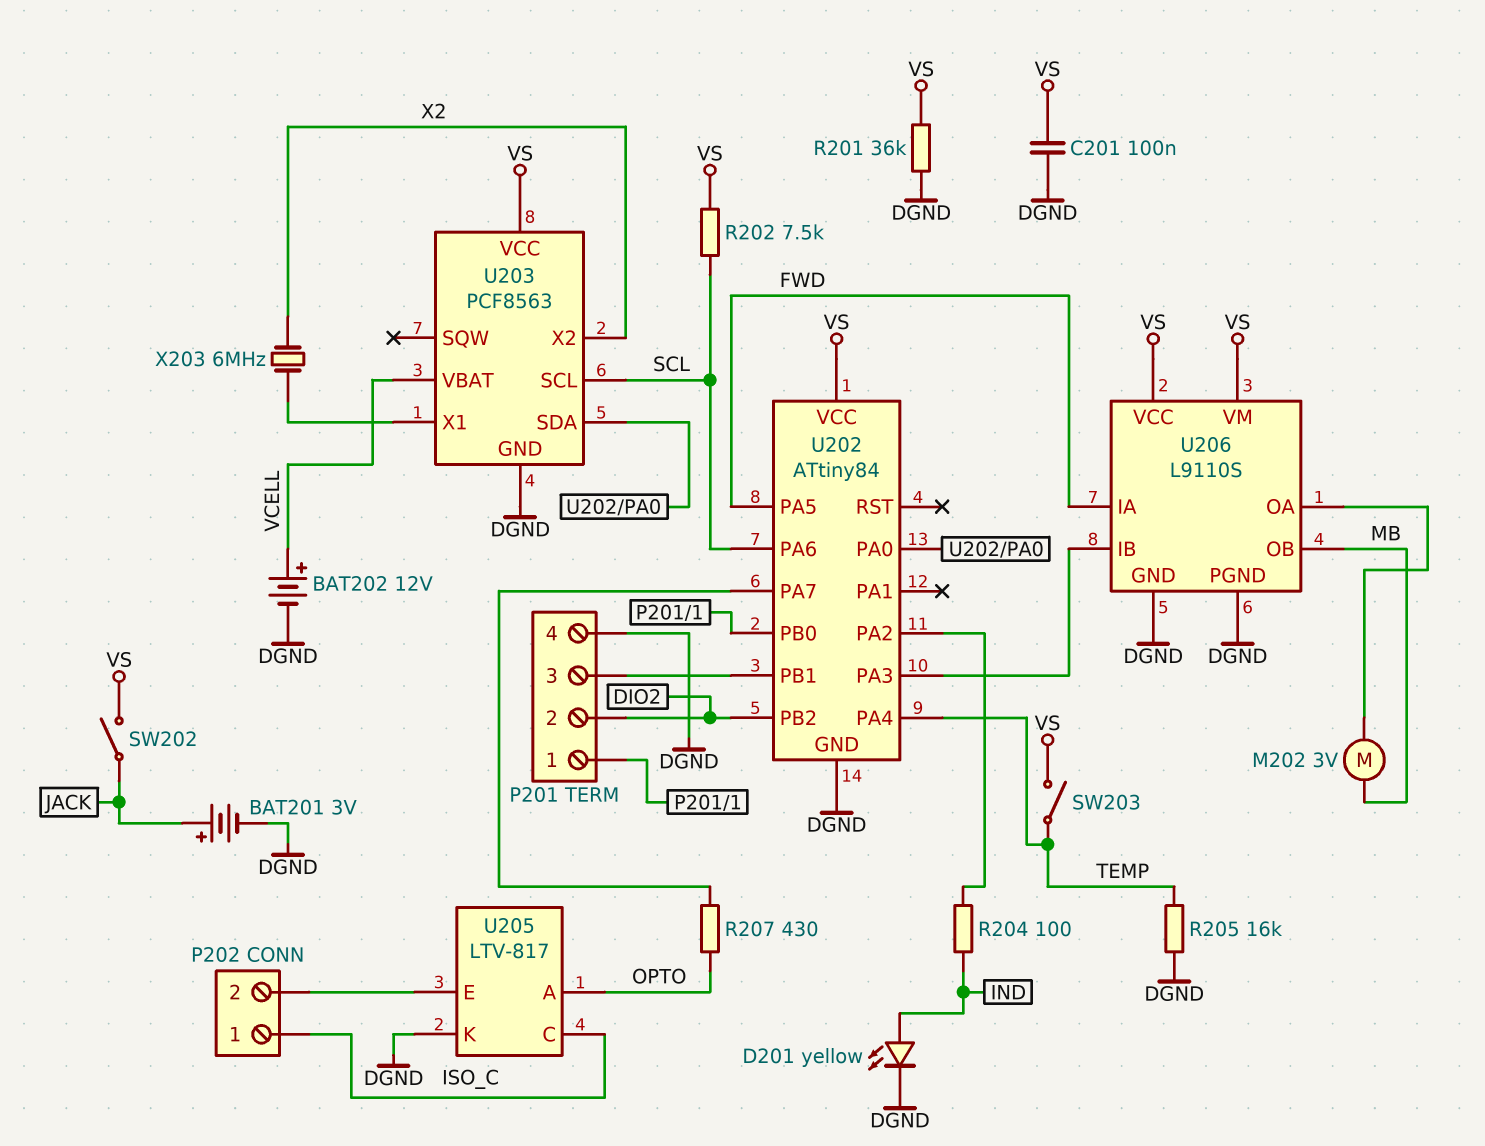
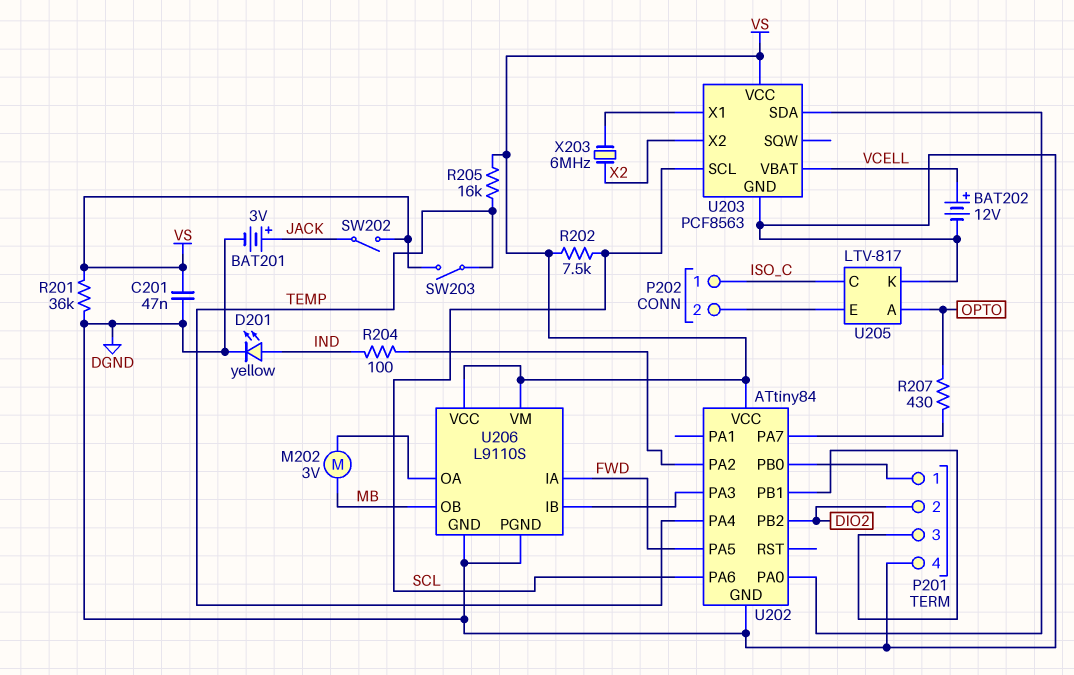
C201: 100nF (DGND, VS) -> 47nF (DGND, VS)
R205: 16k (DGND, TEMP) -> 16k (TEMP, VS)

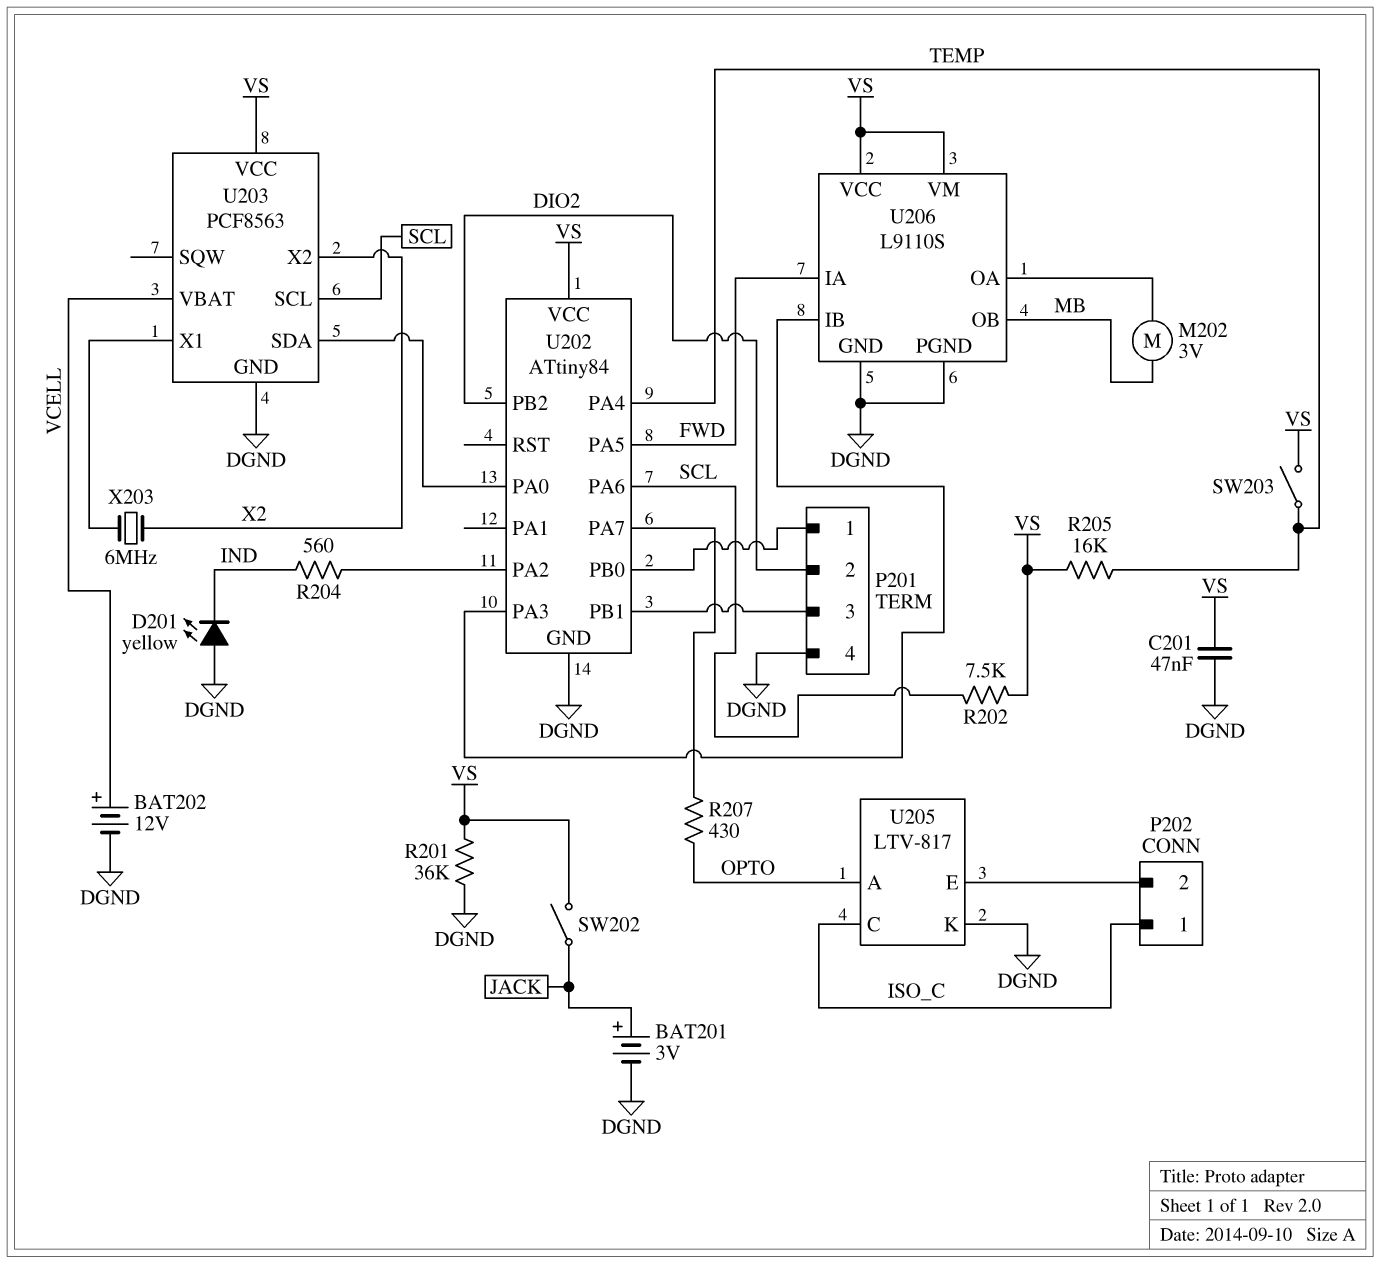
D201: LED yellow (A IND, K DGND) -> LED yellow (A DGND, K IND)
R204: 100 (IND, U202/PA2) -> 560 (IND, U202/PA2)

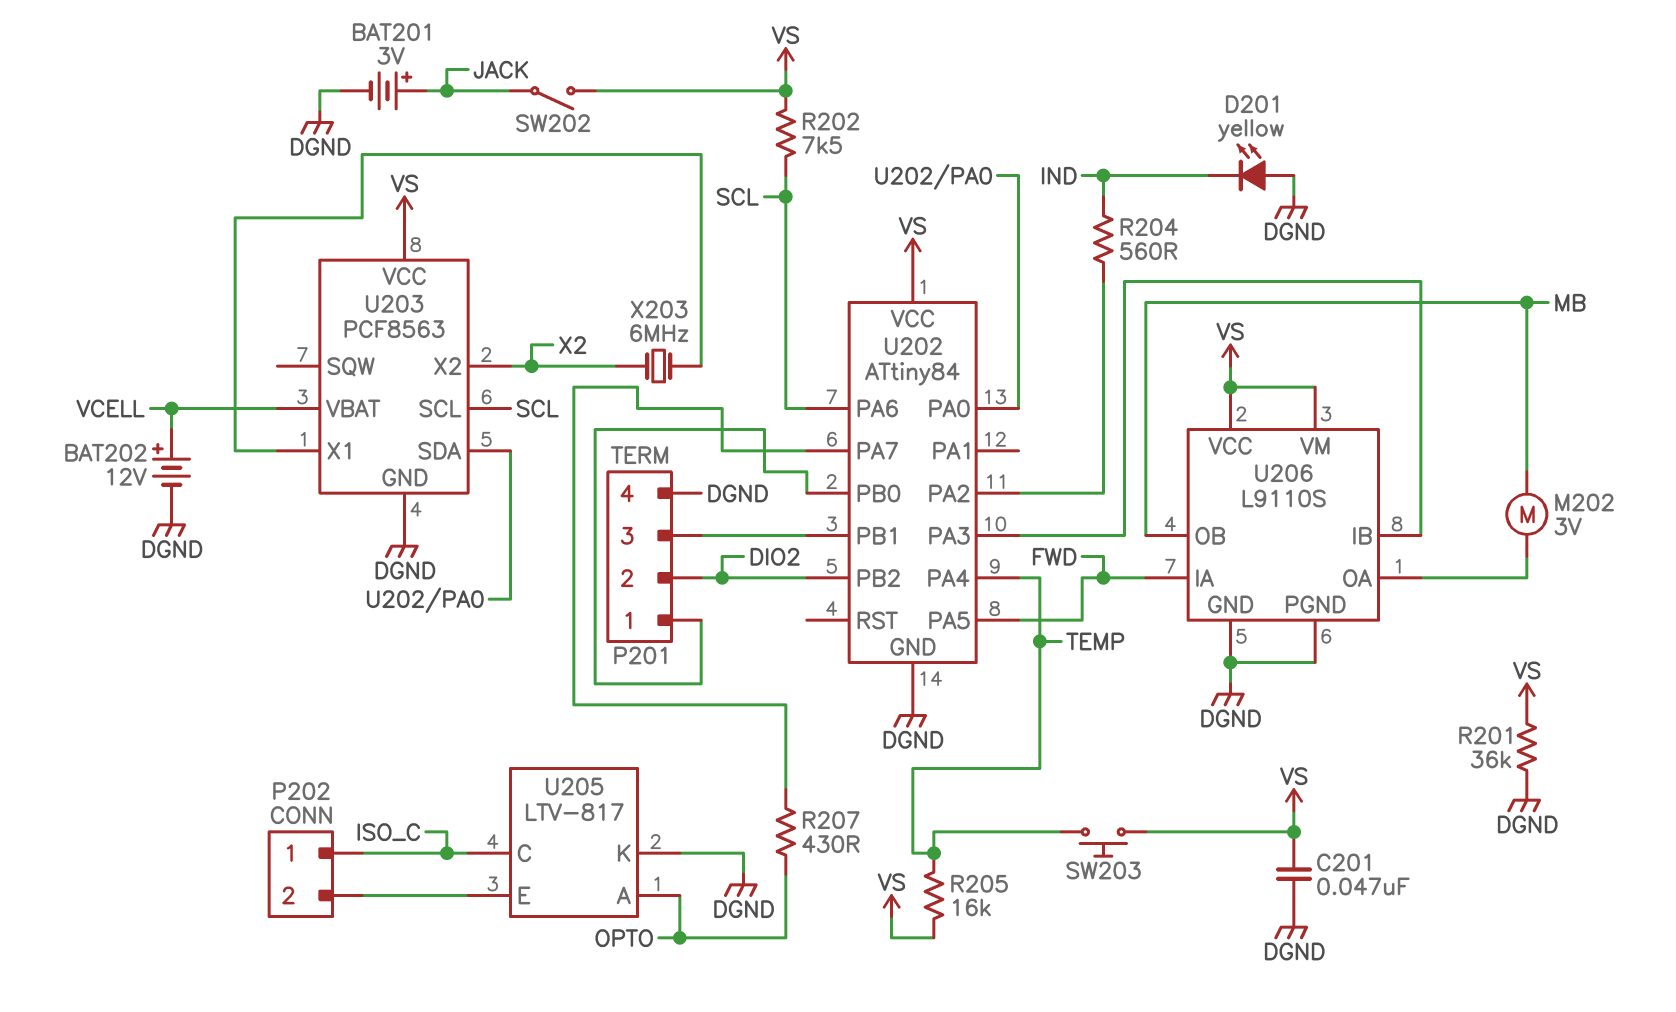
SW203: switch (TEMP, VS) -> button (TEMP, VS)

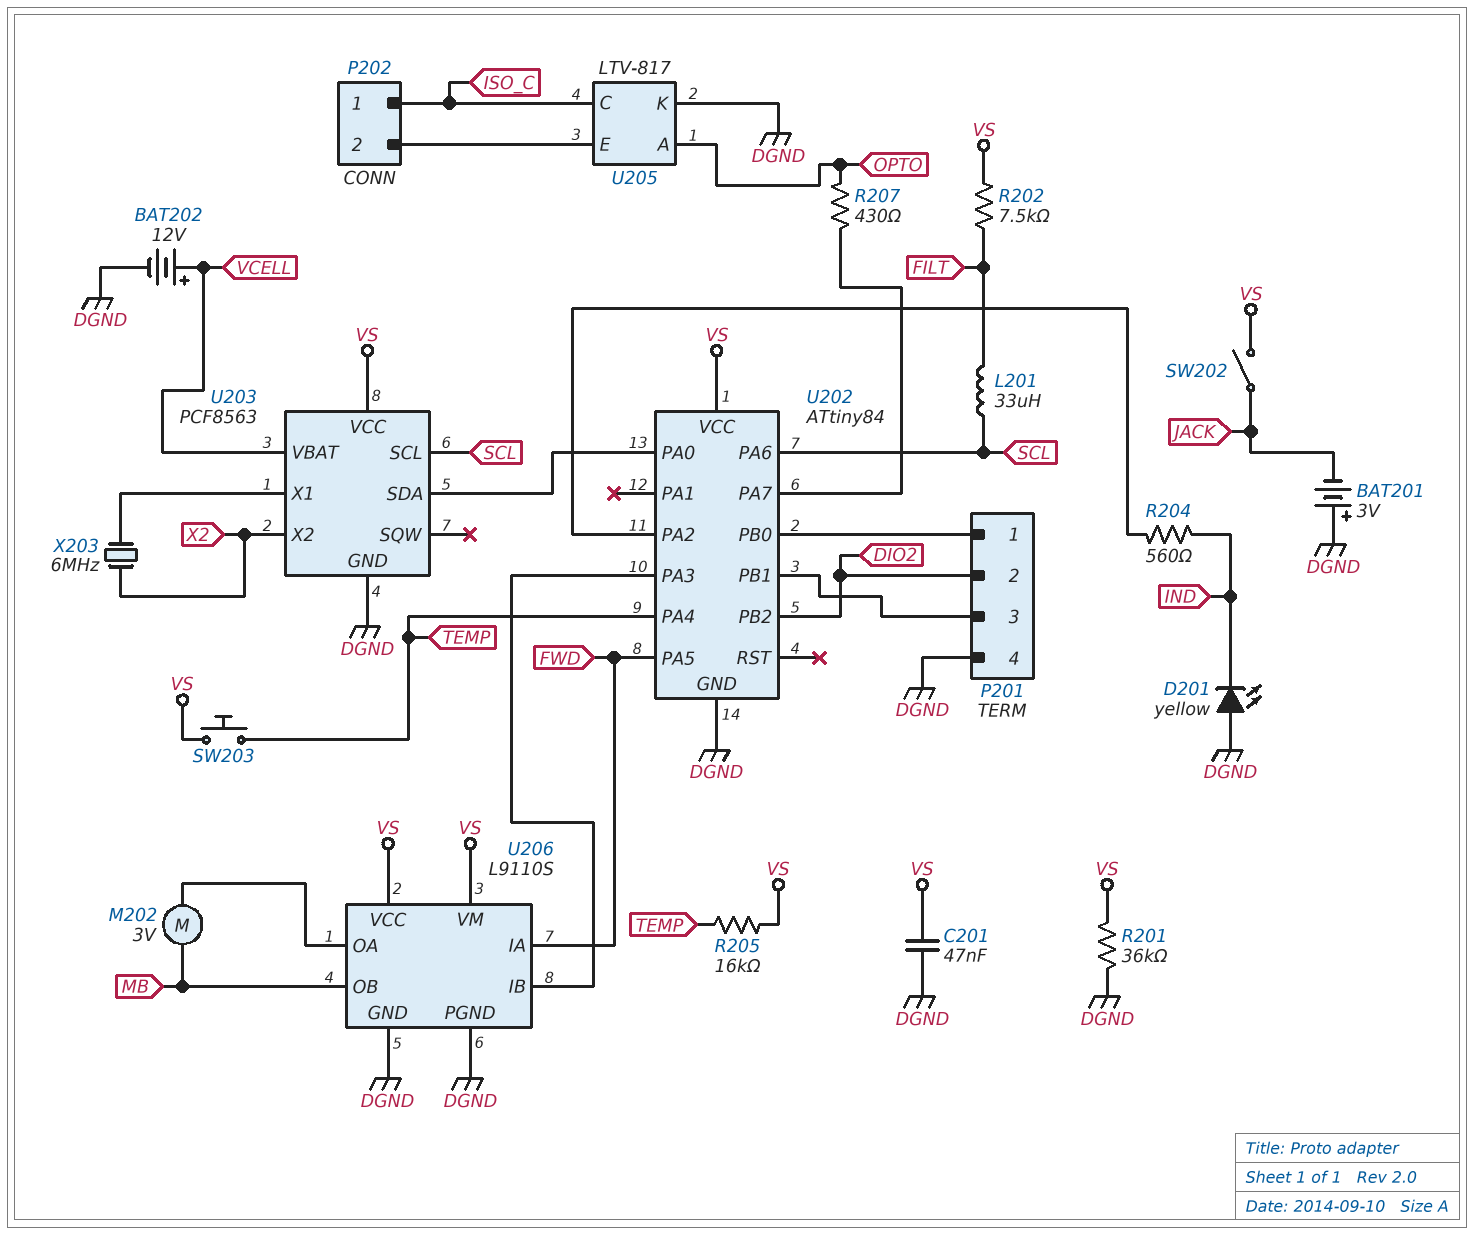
BAT201: 3V (plus JACK, minus DGND) -> 3V (plus DGND, minus JACK)
L201: none -> 33uH (FILT, SCL)
R202: 7.5k (SCL, VS) -> 7.5k (FILT, VS)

★ ★ ★

What to work on
Print the entries above exactly, leaving pictures out.

Solution for this task
C201: 100nF (DGND, VS) -> 47nF (DGND, VS)
R205: 16k (DGND, TEMP) -> 16k (TEMP, VS)

D201: LED yellow (A IND, K DGND) -> LED yellow (A DGND, K IND)
R204: 100 (IND, U202/PA2) -> 560 (IND, U202/PA2)

SW203: switch (TEMP, VS) -> button (TEMP, VS)

BAT201: 3V (plus JACK, minus DGND) -> 3V (plus DGND, minus JACK)
L201: none -> 33uH (FILT, SCL)
R202: 7.5k (SCL, VS) -> 7.5k (FILT, VS)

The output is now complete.